----- Recorded information -----

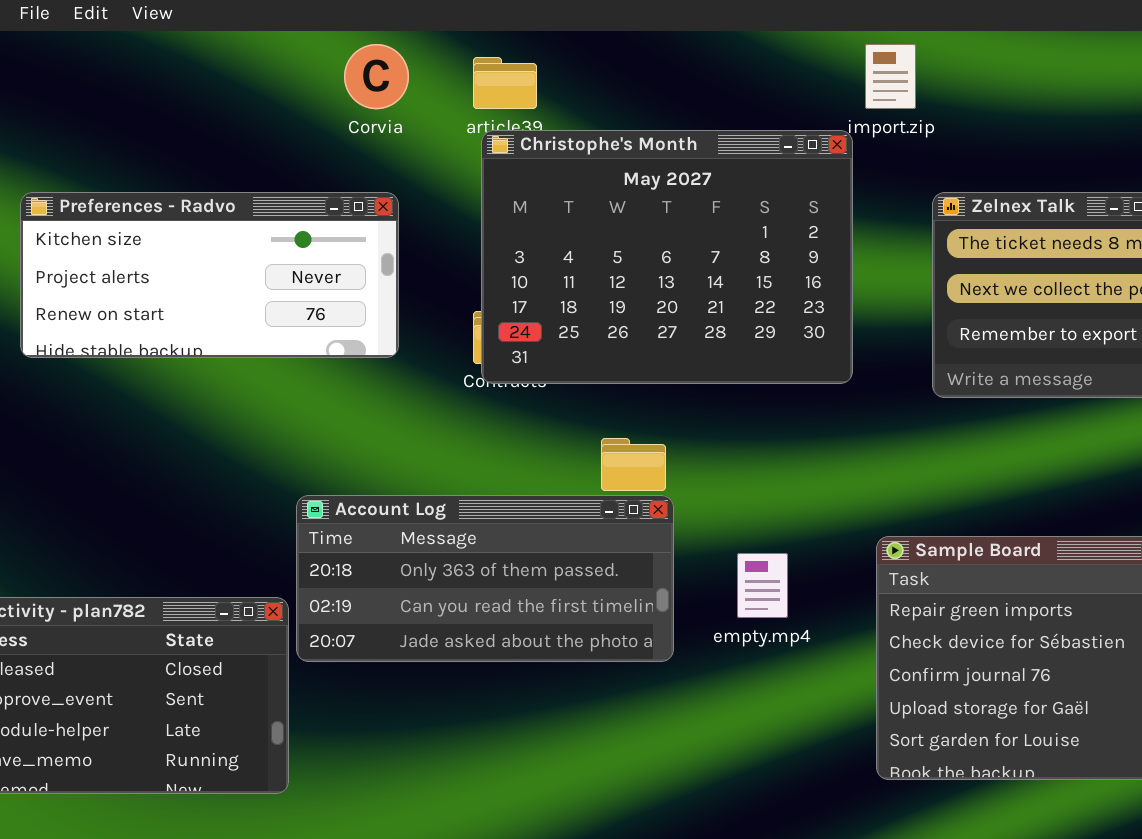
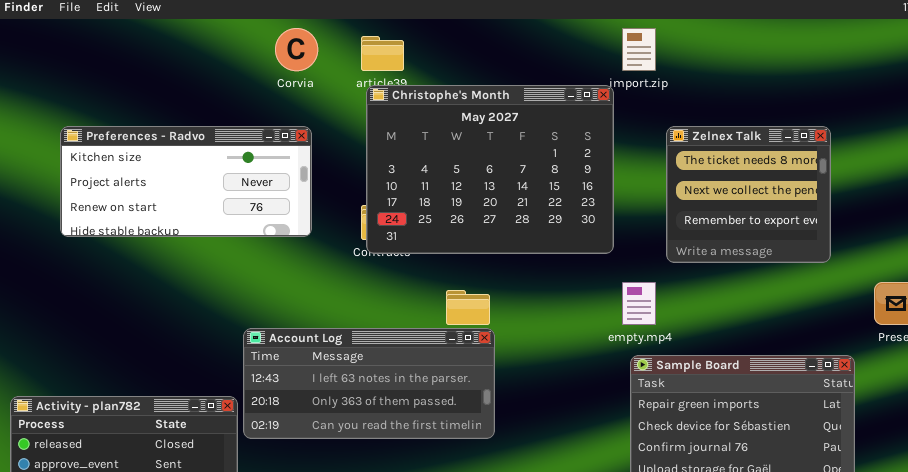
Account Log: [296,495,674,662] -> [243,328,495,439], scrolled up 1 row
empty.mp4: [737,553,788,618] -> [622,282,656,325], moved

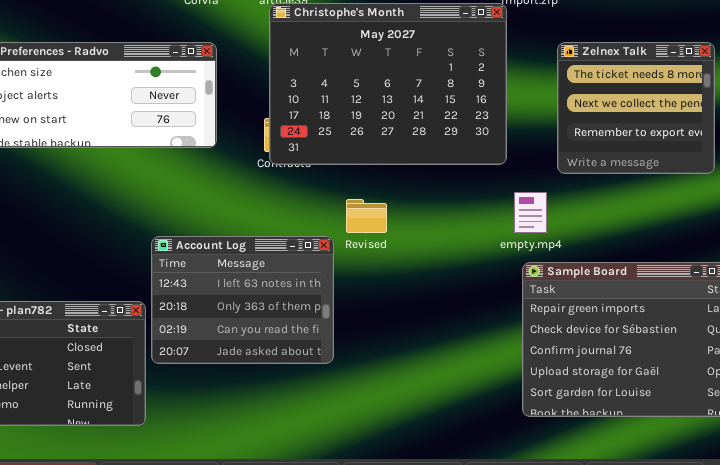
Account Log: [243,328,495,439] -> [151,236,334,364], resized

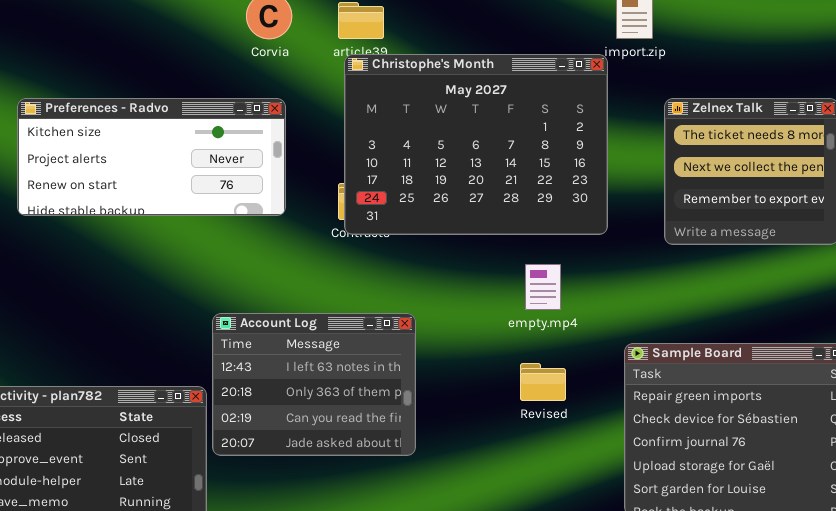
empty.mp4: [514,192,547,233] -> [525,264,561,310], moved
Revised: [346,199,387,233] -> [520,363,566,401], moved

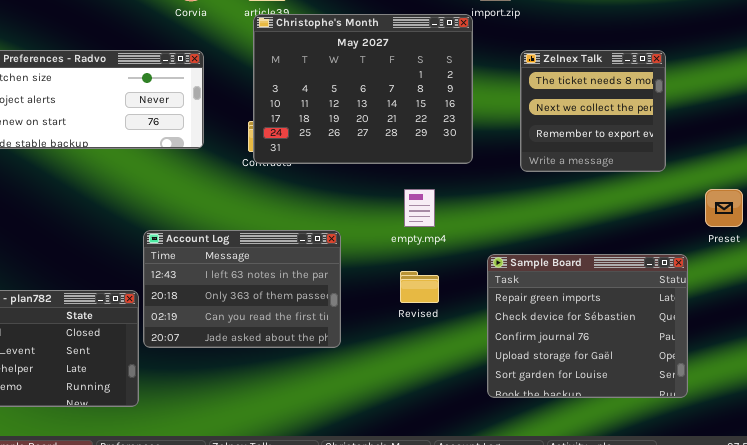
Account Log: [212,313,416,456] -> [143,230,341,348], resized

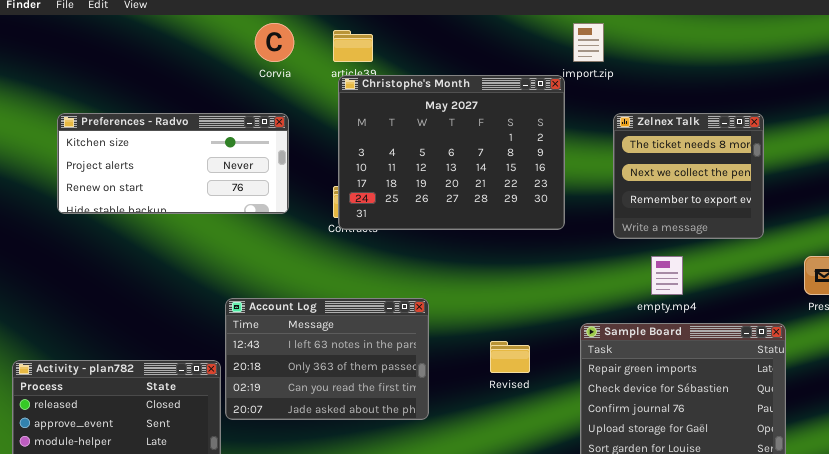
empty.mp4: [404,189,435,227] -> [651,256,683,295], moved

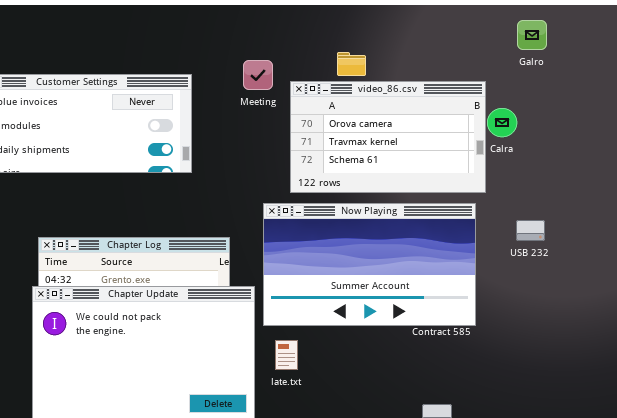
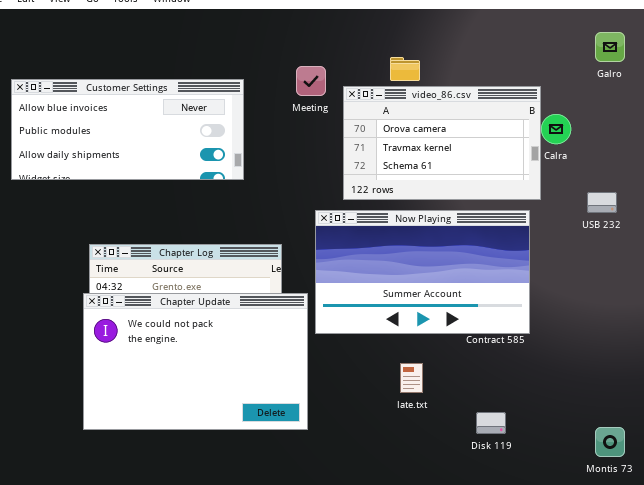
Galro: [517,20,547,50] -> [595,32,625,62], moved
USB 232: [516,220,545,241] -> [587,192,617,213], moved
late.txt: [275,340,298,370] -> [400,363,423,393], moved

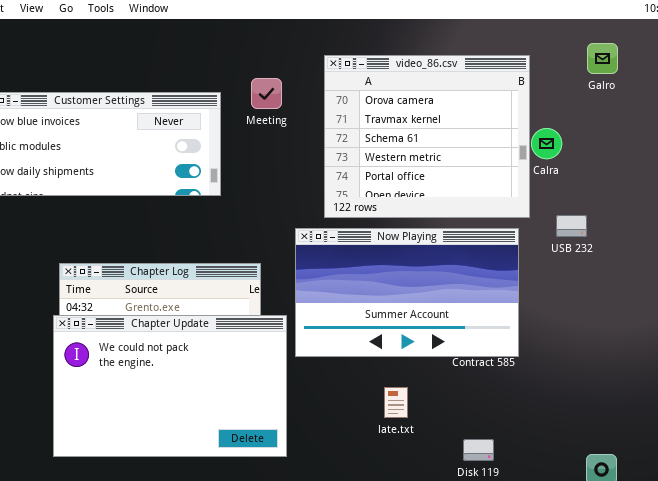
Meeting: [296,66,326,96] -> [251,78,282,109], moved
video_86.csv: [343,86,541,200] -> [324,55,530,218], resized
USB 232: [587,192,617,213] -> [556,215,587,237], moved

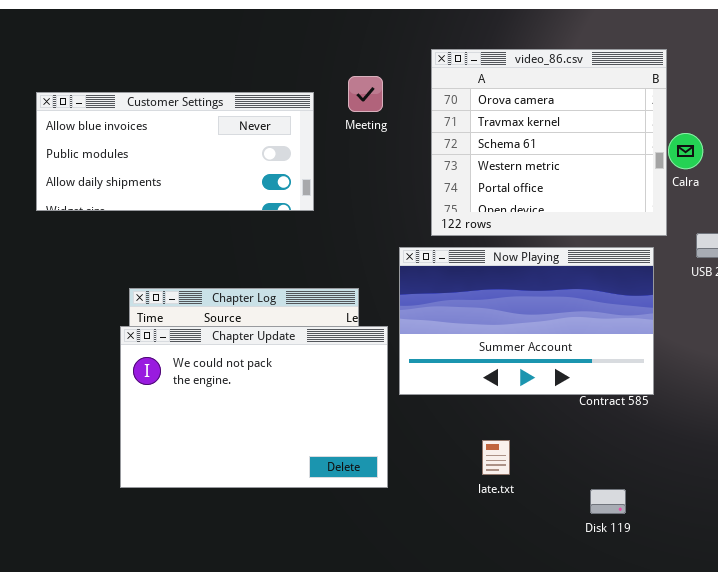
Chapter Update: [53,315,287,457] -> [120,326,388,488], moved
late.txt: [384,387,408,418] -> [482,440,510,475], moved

-----

# Work instructions
If pictures appear, drop them, and retype exactly the lines from the "empty.mp4: [737,553,788,618] ->" line through the last line of the data above.

# Result of the task
empty.mp4: [737,553,788,618] -> [622,282,656,325], moved

Account Log: [243,328,495,439] -> [151,236,334,364], resized

empty.mp4: [514,192,547,233] -> [525,264,561,310], moved
Revised: [346,199,387,233] -> [520,363,566,401], moved

Account Log: [212,313,416,456] -> [143,230,341,348], resized

empty.mp4: [404,189,435,227] -> [651,256,683,295], moved

Galro: [517,20,547,50] -> [595,32,625,62], moved
USB 232: [516,220,545,241] -> [587,192,617,213], moved
late.txt: [275,340,298,370] -> [400,363,423,393], moved

Meeting: [296,66,326,96] -> [251,78,282,109], moved
video_86.csv: [343,86,541,200] -> [324,55,530,218], resized
USB 232: [587,192,617,213] -> [556,215,587,237], moved

Chapter Update: [53,315,287,457] -> [120,326,388,488], moved
late.txt: [384,387,408,418] -> [482,440,510,475], moved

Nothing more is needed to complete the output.